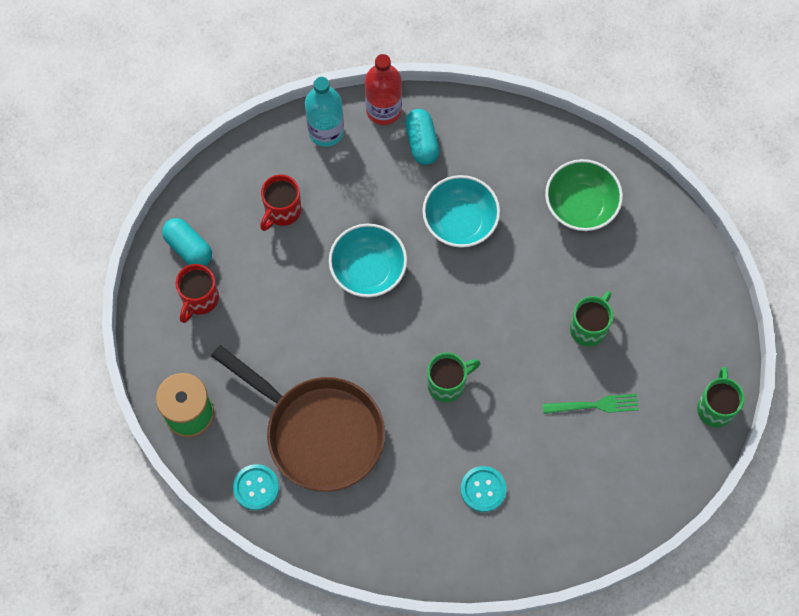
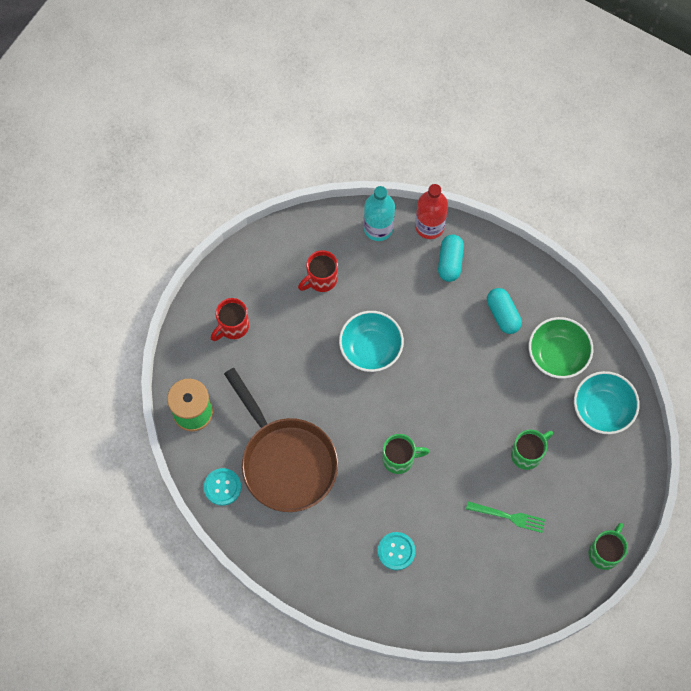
camera: 20 degrees right, 0 degrees up
(188, 248) = (239, 284): turquoise capsule -> turquoise capsule (503, 314)
(460, 221) = (457, 335): turquoise bowl -> turquoise bowl (602, 409)

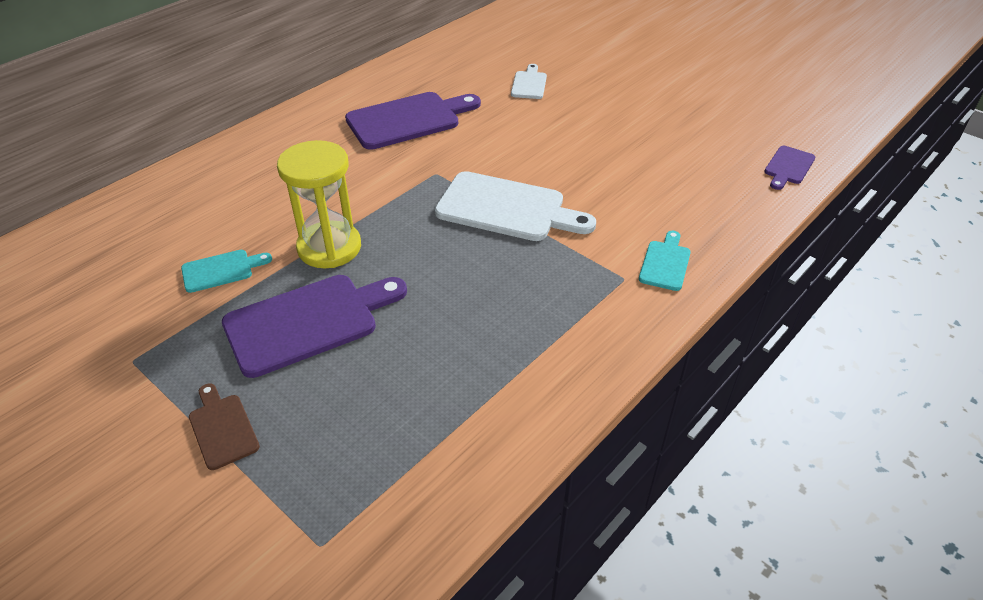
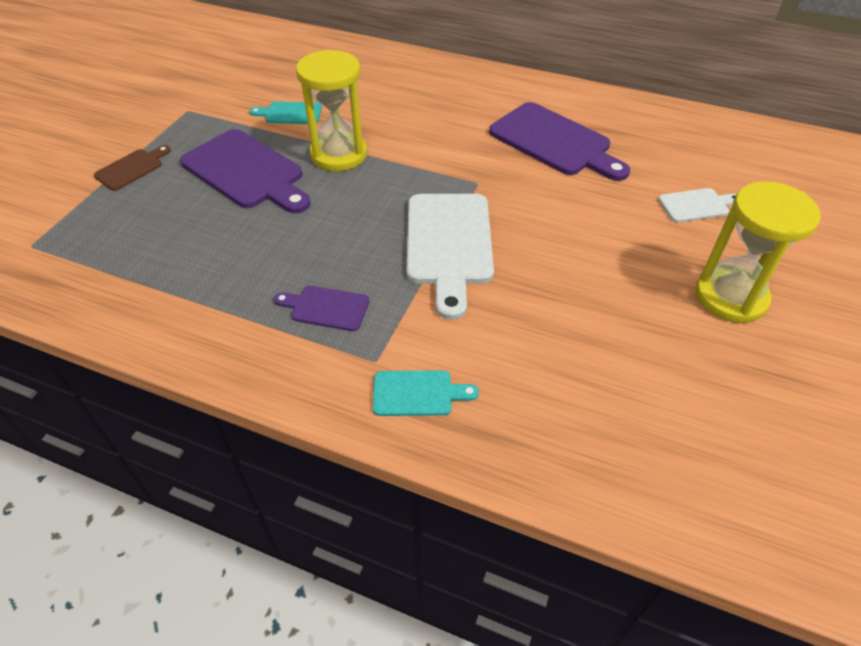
camera: 70 degrees right, 5 degrees up
(221, 270) = (290, 113): turquoise cutting board -> turquoise cutting board turned 135 degrees clockwise
(625, 102) = (730, 297): none -> yellow hourglass
(788, 167) = (711, 511): purple cutting board -> purple cutting board (326, 308)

*Exercise instructions*:
Where a line of the data contains "board", copy that line.

*Output below*:
(221, 270) = (290, 113): turquoise cutting board -> turquoise cutting board turned 135 degrees clockwise
(788, 167) = (711, 511): purple cutting board -> purple cutting board (326, 308)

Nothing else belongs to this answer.